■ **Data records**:

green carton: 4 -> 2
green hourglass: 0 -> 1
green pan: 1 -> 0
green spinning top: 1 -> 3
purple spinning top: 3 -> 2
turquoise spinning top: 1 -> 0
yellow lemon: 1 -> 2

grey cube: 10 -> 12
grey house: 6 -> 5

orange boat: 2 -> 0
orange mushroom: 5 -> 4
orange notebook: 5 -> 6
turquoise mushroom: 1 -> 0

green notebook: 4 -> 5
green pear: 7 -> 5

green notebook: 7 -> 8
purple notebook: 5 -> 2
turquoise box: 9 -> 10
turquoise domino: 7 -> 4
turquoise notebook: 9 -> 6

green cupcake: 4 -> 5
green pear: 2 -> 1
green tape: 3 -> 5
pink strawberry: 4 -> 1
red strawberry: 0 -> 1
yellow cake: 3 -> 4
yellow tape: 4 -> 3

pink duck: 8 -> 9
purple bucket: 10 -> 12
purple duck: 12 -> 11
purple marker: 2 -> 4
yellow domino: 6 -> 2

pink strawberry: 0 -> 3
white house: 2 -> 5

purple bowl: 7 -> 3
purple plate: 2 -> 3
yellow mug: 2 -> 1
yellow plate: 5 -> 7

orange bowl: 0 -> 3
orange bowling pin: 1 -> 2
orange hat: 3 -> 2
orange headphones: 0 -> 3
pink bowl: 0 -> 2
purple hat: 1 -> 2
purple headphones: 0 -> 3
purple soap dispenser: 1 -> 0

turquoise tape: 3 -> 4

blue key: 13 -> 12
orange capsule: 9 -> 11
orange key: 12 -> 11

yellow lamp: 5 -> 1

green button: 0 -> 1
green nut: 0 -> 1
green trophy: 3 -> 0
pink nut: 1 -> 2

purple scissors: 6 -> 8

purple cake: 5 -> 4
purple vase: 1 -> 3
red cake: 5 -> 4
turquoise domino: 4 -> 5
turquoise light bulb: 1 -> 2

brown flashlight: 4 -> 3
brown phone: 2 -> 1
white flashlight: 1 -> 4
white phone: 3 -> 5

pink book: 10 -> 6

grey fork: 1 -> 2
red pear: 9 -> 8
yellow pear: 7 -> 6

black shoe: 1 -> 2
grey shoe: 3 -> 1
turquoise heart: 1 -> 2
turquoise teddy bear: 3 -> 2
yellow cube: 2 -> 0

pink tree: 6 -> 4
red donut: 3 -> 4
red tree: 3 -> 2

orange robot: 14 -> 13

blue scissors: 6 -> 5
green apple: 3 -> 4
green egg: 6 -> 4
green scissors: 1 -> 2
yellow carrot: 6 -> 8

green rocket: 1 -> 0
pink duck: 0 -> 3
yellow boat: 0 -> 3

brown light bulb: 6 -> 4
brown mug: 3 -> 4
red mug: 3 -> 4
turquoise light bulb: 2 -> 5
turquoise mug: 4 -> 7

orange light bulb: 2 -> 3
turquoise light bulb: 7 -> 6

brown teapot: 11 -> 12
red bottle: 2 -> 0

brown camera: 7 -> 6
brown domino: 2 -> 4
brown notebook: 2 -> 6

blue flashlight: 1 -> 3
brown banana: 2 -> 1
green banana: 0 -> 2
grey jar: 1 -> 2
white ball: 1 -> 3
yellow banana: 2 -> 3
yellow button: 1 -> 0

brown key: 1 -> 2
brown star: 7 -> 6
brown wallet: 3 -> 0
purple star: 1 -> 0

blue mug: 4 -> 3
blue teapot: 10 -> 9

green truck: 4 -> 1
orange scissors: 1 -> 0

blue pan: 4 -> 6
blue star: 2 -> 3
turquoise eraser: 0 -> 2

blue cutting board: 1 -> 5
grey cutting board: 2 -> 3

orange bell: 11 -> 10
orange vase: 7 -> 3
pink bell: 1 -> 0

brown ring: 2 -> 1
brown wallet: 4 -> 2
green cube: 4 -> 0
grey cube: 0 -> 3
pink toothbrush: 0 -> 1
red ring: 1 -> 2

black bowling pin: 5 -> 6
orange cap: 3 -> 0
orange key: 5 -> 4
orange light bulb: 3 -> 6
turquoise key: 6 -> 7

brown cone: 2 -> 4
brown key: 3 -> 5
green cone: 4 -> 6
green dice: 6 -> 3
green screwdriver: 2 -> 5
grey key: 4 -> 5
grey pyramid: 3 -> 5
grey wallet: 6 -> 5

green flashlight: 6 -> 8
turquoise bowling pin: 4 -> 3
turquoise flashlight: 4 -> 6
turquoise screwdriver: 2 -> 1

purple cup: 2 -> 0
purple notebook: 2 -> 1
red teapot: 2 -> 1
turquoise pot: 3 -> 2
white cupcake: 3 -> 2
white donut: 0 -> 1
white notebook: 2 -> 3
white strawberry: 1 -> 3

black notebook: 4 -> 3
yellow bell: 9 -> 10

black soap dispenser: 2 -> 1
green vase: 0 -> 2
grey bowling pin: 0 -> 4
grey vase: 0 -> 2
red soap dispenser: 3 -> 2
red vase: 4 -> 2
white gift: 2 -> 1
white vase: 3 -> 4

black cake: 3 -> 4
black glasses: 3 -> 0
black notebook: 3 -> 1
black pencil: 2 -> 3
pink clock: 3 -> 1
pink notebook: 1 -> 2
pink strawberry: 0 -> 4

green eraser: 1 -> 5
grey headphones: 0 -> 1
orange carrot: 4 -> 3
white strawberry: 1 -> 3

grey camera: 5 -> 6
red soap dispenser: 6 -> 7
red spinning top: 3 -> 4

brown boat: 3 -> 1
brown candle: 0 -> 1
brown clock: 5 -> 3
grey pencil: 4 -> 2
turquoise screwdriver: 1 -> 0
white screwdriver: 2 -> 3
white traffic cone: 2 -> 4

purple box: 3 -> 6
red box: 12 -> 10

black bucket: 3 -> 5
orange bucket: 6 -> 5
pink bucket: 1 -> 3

■ **TASK STATEMENT**: Please copy the lines in the records above between the one holding "orange boat: 2 -> 0" and the one holding "brown flashlight: 4 -> 3", inclusive, exactly and with no other line.

■ **TASK SOLUTION**:
orange boat: 2 -> 0
orange mushroom: 5 -> 4
orange notebook: 5 -> 6
turquoise mushroom: 1 -> 0

green notebook: 4 -> 5
green pear: 7 -> 5

green notebook: 7 -> 8
purple notebook: 5 -> 2
turquoise box: 9 -> 10
turquoise domino: 7 -> 4
turquoise notebook: 9 -> 6

green cupcake: 4 -> 5
green pear: 2 -> 1
green tape: 3 -> 5
pink strawberry: 4 -> 1
red strawberry: 0 -> 1
yellow cake: 3 -> 4
yellow tape: 4 -> 3

pink duck: 8 -> 9
purple bucket: 10 -> 12
purple duck: 12 -> 11
purple marker: 2 -> 4
yellow domino: 6 -> 2

pink strawberry: 0 -> 3
white house: 2 -> 5

purple bowl: 7 -> 3
purple plate: 2 -> 3
yellow mug: 2 -> 1
yellow plate: 5 -> 7

orange bowl: 0 -> 3
orange bowling pin: 1 -> 2
orange hat: 3 -> 2
orange headphones: 0 -> 3
pink bowl: 0 -> 2
purple hat: 1 -> 2
purple headphones: 0 -> 3
purple soap dispenser: 1 -> 0

turquoise tape: 3 -> 4

blue key: 13 -> 12
orange capsule: 9 -> 11
orange key: 12 -> 11

yellow lamp: 5 -> 1

green button: 0 -> 1
green nut: 0 -> 1
green trophy: 3 -> 0
pink nut: 1 -> 2

purple scissors: 6 -> 8

purple cake: 5 -> 4
purple vase: 1 -> 3
red cake: 5 -> 4
turquoise domino: 4 -> 5
turquoise light bulb: 1 -> 2

brown flashlight: 4 -> 3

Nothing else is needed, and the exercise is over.